Copy out only the lines running from the one that contains "[316, 219, 372, 264]" through the end of the listing. Pictures stay out.

━━━━━━━━━━━━━━━━━━━━

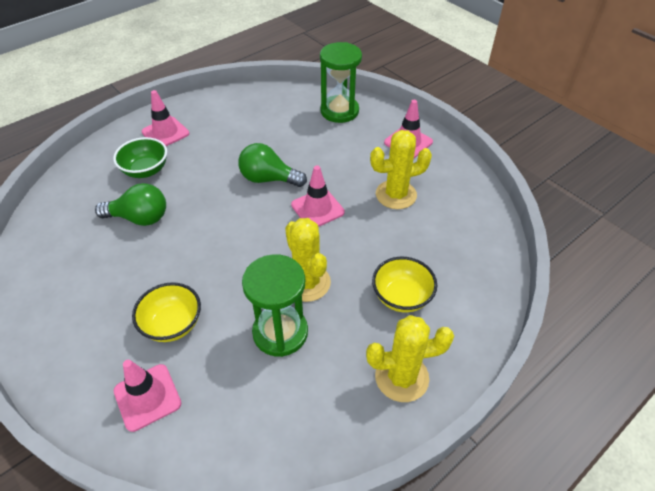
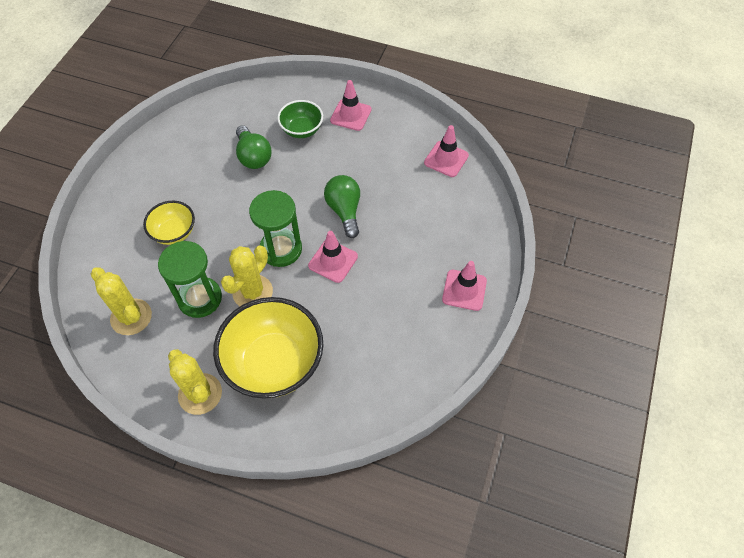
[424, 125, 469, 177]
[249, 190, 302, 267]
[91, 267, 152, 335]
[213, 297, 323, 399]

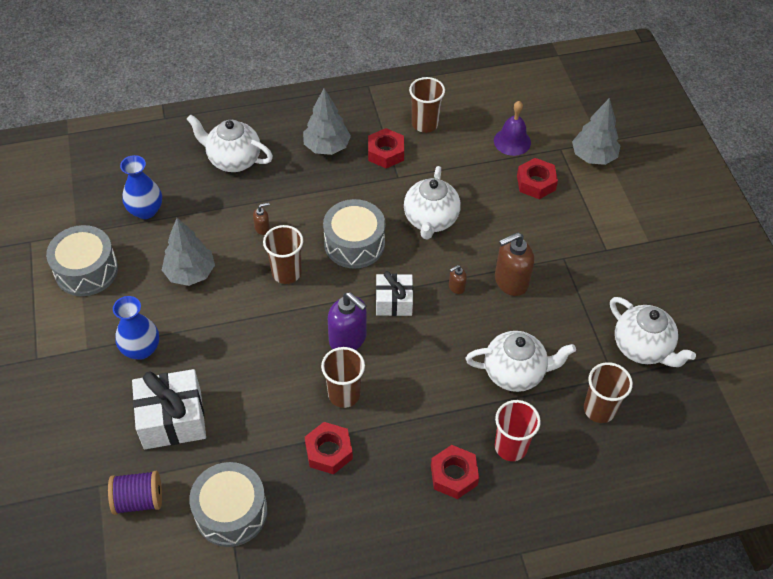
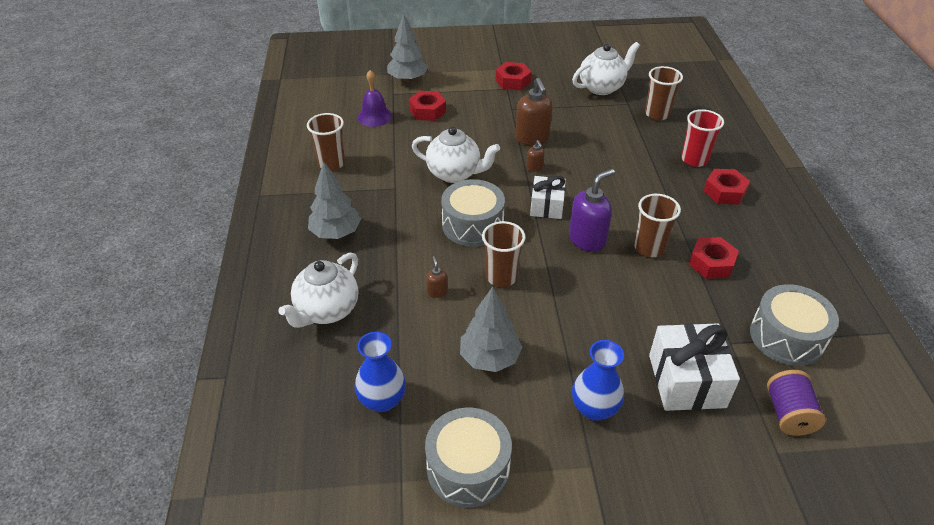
[496, 62, 531, 90]
[466, 331, 576, 392] (first image)

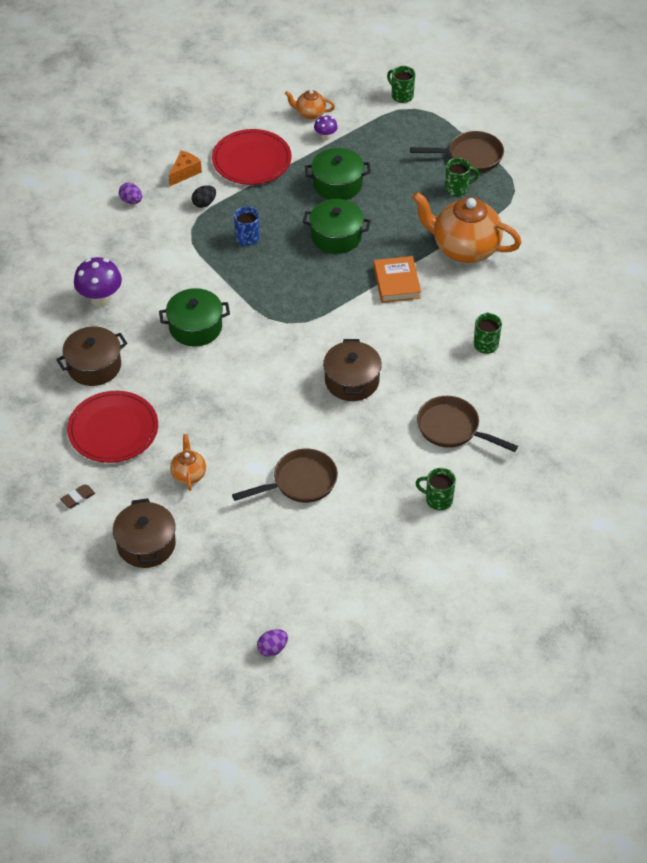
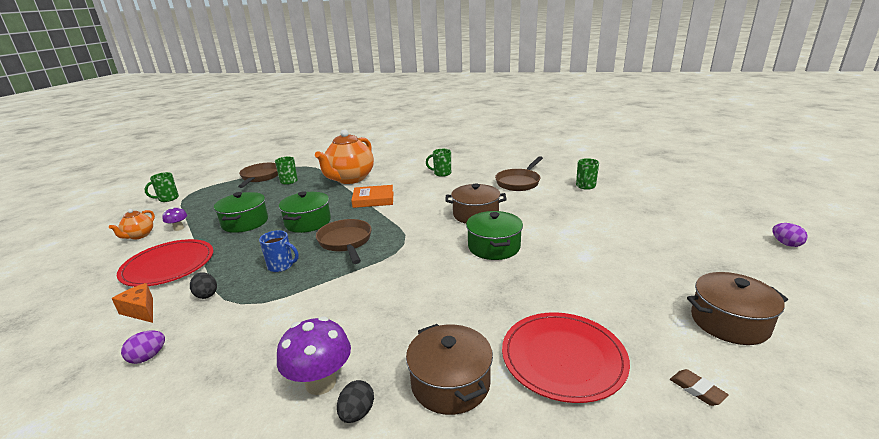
[466, 211, 523, 260]
[170, 434, 206, 491] (first image)
[316, 219, 372, 264]
[337, 380, 374, 423]

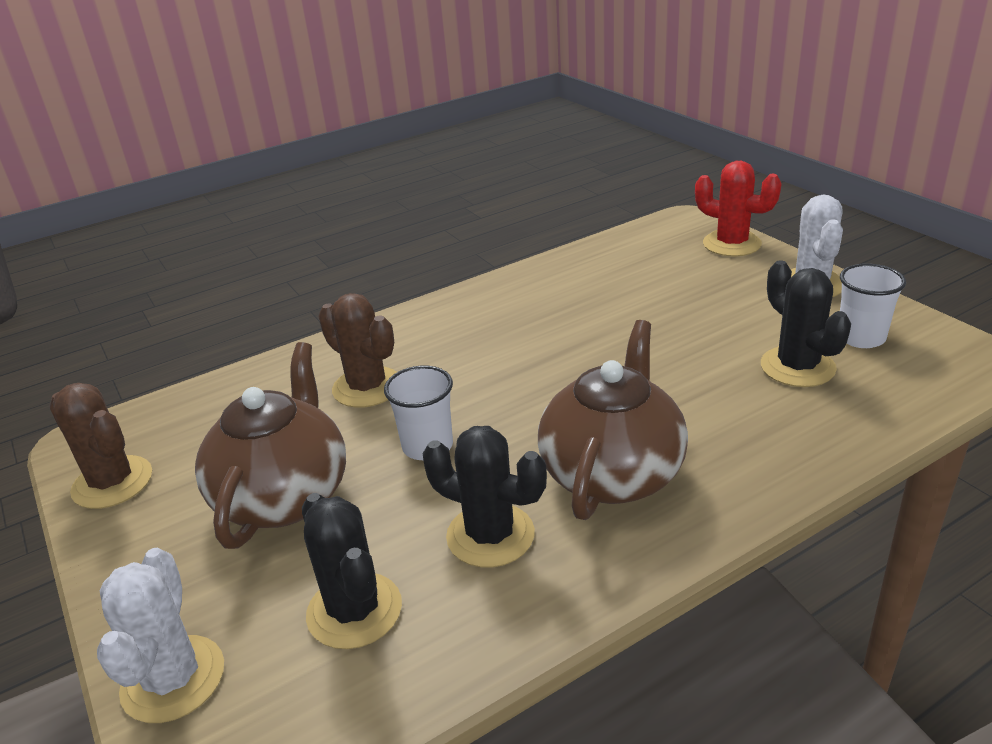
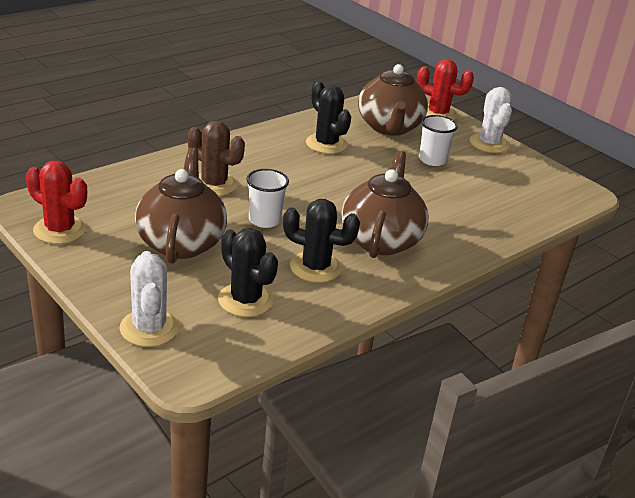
[26, 160, 87, 244]
[306, 81, 351, 154]
[419, 115, 458, 166]
[358, 64, 428, 136]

━━━━━━━━━━━━━━━━━━━━

COMPLETED EXERCISE |
[316, 219, 372, 264]
[337, 380, 374, 423]

[26, 160, 87, 244]
[306, 81, 351, 154]
[419, 115, 458, 166]
[358, 64, 428, 136]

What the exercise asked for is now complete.